- Given records
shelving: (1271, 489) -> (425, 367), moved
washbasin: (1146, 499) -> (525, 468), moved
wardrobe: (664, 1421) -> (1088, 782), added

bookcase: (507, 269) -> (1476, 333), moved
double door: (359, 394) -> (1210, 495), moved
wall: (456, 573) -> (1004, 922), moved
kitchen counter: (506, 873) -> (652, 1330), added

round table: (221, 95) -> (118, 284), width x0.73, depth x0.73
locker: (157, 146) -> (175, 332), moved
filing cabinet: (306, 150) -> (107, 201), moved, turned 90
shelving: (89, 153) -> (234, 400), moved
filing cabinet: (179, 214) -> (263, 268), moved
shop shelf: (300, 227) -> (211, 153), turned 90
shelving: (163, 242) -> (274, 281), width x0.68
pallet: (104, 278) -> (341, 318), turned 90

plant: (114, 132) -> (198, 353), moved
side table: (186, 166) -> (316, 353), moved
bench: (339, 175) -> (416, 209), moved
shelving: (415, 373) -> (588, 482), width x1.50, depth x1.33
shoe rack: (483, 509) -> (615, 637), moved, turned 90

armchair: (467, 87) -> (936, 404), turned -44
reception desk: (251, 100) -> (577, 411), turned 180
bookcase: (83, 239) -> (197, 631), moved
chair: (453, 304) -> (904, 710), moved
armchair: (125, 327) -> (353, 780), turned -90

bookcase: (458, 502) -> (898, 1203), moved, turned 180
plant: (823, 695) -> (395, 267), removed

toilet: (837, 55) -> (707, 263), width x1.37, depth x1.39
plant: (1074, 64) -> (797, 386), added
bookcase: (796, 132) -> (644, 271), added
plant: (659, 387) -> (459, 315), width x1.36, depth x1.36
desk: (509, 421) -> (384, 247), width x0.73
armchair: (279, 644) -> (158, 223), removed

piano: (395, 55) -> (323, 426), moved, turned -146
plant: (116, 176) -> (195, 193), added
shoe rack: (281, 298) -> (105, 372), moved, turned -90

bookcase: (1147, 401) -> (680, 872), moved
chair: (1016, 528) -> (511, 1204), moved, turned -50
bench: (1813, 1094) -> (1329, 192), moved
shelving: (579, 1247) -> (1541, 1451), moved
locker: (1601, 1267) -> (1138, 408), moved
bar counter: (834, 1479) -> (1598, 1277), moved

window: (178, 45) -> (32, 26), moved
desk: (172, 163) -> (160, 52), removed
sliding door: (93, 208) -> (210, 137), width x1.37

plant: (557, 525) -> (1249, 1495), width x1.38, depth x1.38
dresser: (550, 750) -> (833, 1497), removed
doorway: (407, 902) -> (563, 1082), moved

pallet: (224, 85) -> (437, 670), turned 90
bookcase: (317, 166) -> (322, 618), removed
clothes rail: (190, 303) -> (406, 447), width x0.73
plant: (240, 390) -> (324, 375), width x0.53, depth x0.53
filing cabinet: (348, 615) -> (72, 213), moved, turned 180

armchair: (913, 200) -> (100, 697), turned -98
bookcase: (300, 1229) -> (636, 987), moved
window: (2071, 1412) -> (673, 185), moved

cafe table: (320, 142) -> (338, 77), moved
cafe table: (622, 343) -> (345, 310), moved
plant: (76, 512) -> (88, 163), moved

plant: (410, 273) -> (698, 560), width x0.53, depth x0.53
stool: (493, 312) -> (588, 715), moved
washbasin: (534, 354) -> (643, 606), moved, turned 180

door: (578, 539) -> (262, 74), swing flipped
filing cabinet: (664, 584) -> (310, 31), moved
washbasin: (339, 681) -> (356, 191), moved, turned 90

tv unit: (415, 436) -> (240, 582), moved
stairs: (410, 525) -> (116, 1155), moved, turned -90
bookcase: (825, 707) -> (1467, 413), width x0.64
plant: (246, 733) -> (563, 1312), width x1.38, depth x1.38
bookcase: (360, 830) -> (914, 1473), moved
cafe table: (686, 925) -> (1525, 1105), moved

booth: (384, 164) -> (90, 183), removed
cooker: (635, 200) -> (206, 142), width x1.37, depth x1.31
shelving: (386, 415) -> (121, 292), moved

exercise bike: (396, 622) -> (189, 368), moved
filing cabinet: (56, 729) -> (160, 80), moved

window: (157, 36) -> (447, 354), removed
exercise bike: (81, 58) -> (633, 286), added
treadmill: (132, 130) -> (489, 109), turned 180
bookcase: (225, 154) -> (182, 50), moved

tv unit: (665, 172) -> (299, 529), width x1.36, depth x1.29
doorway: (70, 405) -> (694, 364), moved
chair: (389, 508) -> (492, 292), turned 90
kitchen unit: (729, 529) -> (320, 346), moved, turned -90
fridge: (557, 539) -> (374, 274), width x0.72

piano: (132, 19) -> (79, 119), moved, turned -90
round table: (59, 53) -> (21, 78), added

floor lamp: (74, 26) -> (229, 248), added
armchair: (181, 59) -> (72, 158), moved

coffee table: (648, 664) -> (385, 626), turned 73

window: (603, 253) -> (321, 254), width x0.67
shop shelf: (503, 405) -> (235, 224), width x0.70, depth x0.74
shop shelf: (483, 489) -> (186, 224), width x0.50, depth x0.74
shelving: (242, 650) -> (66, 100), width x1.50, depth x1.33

- Exercise objective
Reproduce the material while keeping each line exactly as it was written.

- Output of the exercise
shelving: (1271, 489) -> (425, 367), moved
washbasin: (1146, 499) -> (525, 468), moved
wardrobe: (664, 1421) -> (1088, 782), added

bookcase: (507, 269) -> (1476, 333), moved
double door: (359, 394) -> (1210, 495), moved
wall: (456, 573) -> (1004, 922), moved
kitchen counter: (506, 873) -> (652, 1330), added

round table: (221, 95) -> (118, 284), width x0.73, depth x0.73
locker: (157, 146) -> (175, 332), moved
filing cabinet: (306, 150) -> (107, 201), moved, turned 90
shelving: (89, 153) -> (234, 400), moved
filing cabinet: (179, 214) -> (263, 268), moved
shop shelf: (300, 227) -> (211, 153), turned 90
shelving: (163, 242) -> (274, 281), width x0.68
pallet: (104, 278) -> (341, 318), turned 90

plant: (114, 132) -> (198, 353), moved
side table: (186, 166) -> (316, 353), moved
bench: (339, 175) -> (416, 209), moved
shelving: (415, 373) -> (588, 482), width x1.50, depth x1.33
shoe rack: (483, 509) -> (615, 637), moved, turned 90

armchair: (467, 87) -> (936, 404), turned -44
reception desk: (251, 100) -> (577, 411), turned 180
bookcase: (83, 239) -> (197, 631), moved
chair: (453, 304) -> (904, 710), moved
armchair: (125, 327) -> (353, 780), turned -90

bookcase: (458, 502) -> (898, 1203), moved, turned 180
plant: (823, 695) -> (395, 267), removed

toilet: (837, 55) -> (707, 263), width x1.37, depth x1.39
plant: (1074, 64) -> (797, 386), added
bookcase: (796, 132) -> (644, 271), added
plant: (659, 387) -> (459, 315), width x1.36, depth x1.36
desk: (509, 421) -> (384, 247), width x0.73
armchair: (279, 644) -> (158, 223), removed

piano: (395, 55) -> (323, 426), moved, turned -146
plant: (116, 176) -> (195, 193), added
shoe rack: (281, 298) -> (105, 372), moved, turned -90

bookcase: (1147, 401) -> (680, 872), moved
chair: (1016, 528) -> (511, 1204), moved, turned -50
bench: (1813, 1094) -> (1329, 192), moved
shelving: (579, 1247) -> (1541, 1451), moved
locker: (1601, 1267) -> (1138, 408), moved
bar counter: (834, 1479) -> (1598, 1277), moved

window: (178, 45) -> (32, 26), moved
desk: (172, 163) -> (160, 52), removed
sliding door: (93, 208) -> (210, 137), width x1.37

plant: (557, 525) -> (1249, 1495), width x1.38, depth x1.38
dresser: (550, 750) -> (833, 1497), removed
doorway: (407, 902) -> (563, 1082), moved

pallet: (224, 85) -> (437, 670), turned 90
bookcase: (317, 166) -> (322, 618), removed
clothes rail: (190, 303) -> (406, 447), width x0.73
plant: (240, 390) -> (324, 375), width x0.53, depth x0.53
filing cabinet: (348, 615) -> (72, 213), moved, turned 180

armchair: (913, 200) -> (100, 697), turned -98
bookcase: (300, 1229) -> (636, 987), moved
window: (2071, 1412) -> (673, 185), moved

cafe table: (320, 142) -> (338, 77), moved
cafe table: (622, 343) -> (345, 310), moved
plant: (76, 512) -> (88, 163), moved

plant: (410, 273) -> (698, 560), width x0.53, depth x0.53
stool: (493, 312) -> (588, 715), moved
washbasin: (534, 354) -> (643, 606), moved, turned 180

door: (578, 539) -> (262, 74), swing flipped
filing cabinet: (664, 584) -> (310, 31), moved
washbasin: (339, 681) -> (356, 191), moved, turned 90

tv unit: (415, 436) -> (240, 582), moved
stairs: (410, 525) -> (116, 1155), moved, turned -90
bookcase: (825, 707) -> (1467, 413), width x0.64
plant: (246, 733) -> (563, 1312), width x1.38, depth x1.38
bookcase: (360, 830) -> (914, 1473), moved
cafe table: (686, 925) -> (1525, 1105), moved

booth: (384, 164) -> (90, 183), removed
cooker: (635, 200) -> (206, 142), width x1.37, depth x1.31
shelving: (386, 415) -> (121, 292), moved

exercise bike: (396, 622) -> (189, 368), moved
filing cabinet: (56, 729) -> (160, 80), moved

window: (157, 36) -> (447, 354), removed
exercise bike: (81, 58) -> (633, 286), added
treadmill: (132, 130) -> (489, 109), turned 180
bookcase: (225, 154) -> (182, 50), moved

tv unit: (665, 172) -> (299, 529), width x1.36, depth x1.29
doorway: (70, 405) -> (694, 364), moved
chair: (389, 508) -> (492, 292), turned 90
kitchen unit: (729, 529) -> (320, 346), moved, turned -90
fridge: (557, 539) -> (374, 274), width x0.72

piano: (132, 19) -> (79, 119), moved, turned -90
round table: (59, 53) -> (21, 78), added

floor lamp: (74, 26) -> (229, 248), added
armchair: (181, 59) -> (72, 158), moved

coffee table: (648, 664) -> (385, 626), turned 73

window: (603, 253) -> (321, 254), width x0.67
shop shelf: (503, 405) -> (235, 224), width x0.70, depth x0.74
shop shelf: (483, 489) -> (186, 224), width x0.50, depth x0.74
shelving: (242, 650) -> (66, 100), width x1.50, depth x1.33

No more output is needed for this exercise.